= Beginning of Section =

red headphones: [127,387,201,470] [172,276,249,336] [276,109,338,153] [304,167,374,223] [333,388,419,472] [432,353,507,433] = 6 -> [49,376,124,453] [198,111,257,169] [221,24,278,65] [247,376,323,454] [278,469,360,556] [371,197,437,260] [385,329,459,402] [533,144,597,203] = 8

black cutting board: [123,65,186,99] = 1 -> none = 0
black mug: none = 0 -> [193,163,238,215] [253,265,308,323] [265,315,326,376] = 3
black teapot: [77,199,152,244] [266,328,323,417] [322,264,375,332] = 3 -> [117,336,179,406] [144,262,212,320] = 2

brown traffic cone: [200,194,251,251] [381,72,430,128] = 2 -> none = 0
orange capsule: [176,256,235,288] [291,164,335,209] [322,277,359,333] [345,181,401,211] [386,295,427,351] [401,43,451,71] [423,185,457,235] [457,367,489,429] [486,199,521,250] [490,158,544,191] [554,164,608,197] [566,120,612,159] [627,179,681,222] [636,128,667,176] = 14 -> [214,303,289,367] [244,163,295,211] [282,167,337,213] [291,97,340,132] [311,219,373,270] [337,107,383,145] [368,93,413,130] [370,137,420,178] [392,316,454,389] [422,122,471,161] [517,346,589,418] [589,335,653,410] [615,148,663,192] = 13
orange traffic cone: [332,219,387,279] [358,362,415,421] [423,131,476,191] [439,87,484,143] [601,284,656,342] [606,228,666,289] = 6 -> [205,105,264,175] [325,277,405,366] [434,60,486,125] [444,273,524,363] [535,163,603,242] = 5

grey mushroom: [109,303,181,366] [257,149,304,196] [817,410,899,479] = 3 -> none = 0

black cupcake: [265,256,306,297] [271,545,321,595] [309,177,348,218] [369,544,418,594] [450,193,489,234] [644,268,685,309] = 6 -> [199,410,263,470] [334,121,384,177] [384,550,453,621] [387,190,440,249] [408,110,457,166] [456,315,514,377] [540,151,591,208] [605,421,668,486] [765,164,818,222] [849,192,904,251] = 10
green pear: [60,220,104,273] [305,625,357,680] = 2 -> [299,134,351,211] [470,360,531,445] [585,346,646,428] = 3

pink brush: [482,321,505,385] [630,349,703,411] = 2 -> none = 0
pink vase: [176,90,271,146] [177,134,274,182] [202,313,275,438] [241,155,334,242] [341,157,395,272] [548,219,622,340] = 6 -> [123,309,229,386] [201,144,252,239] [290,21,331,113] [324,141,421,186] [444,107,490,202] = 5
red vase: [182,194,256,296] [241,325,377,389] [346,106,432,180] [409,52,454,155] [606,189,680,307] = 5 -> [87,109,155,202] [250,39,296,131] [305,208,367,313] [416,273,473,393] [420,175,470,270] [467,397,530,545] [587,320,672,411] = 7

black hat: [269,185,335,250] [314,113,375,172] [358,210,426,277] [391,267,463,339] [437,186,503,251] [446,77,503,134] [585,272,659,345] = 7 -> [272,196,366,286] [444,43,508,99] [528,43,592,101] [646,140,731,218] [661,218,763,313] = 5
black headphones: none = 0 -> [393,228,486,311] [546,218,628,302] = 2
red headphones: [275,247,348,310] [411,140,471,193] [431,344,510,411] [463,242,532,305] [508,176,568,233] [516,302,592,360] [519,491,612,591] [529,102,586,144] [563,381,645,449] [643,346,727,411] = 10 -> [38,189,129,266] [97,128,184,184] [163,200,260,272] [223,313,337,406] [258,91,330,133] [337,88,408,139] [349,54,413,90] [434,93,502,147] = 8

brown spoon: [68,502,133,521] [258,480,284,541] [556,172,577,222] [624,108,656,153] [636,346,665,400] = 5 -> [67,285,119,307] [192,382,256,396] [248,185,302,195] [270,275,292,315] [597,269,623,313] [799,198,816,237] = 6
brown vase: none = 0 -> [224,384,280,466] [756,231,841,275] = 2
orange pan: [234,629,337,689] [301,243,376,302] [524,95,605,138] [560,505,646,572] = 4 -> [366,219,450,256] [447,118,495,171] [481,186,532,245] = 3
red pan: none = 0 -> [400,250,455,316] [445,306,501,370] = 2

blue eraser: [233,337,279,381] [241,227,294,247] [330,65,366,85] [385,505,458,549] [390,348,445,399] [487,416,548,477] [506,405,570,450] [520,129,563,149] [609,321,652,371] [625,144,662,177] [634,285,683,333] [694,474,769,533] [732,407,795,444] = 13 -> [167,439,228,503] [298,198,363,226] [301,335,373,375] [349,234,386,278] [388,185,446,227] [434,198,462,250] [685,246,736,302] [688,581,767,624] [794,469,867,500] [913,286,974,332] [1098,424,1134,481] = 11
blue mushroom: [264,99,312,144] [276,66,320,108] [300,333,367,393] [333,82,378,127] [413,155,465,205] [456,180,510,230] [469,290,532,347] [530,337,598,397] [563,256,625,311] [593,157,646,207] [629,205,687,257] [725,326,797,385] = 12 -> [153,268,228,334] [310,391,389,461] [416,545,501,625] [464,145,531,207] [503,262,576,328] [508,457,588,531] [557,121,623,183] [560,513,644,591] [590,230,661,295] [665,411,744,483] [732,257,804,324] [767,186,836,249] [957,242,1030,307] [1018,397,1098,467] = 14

= End of Section =

* [THE PROBLEM] Where a line in the records above contains the word "none", copy that line.

* [RESULT OF THIS TASK]
black cutting board: [123,65,186,99] = 1 -> none = 0
black mug: none = 0 -> [193,163,238,215] [253,265,308,323] [265,315,326,376] = 3
brown traffic cone: [200,194,251,251] [381,72,430,128] = 2 -> none = 0
grey mushroom: [109,303,181,366] [257,149,304,196] [817,410,899,479] = 3 -> none = 0
pink brush: [482,321,505,385] [630,349,703,411] = 2 -> none = 0
black headphones: none = 0 -> [393,228,486,311] [546,218,628,302] = 2
brown vase: none = 0 -> [224,384,280,466] [756,231,841,275] = 2
red pan: none = 0 -> [400,250,455,316] [445,306,501,370] = 2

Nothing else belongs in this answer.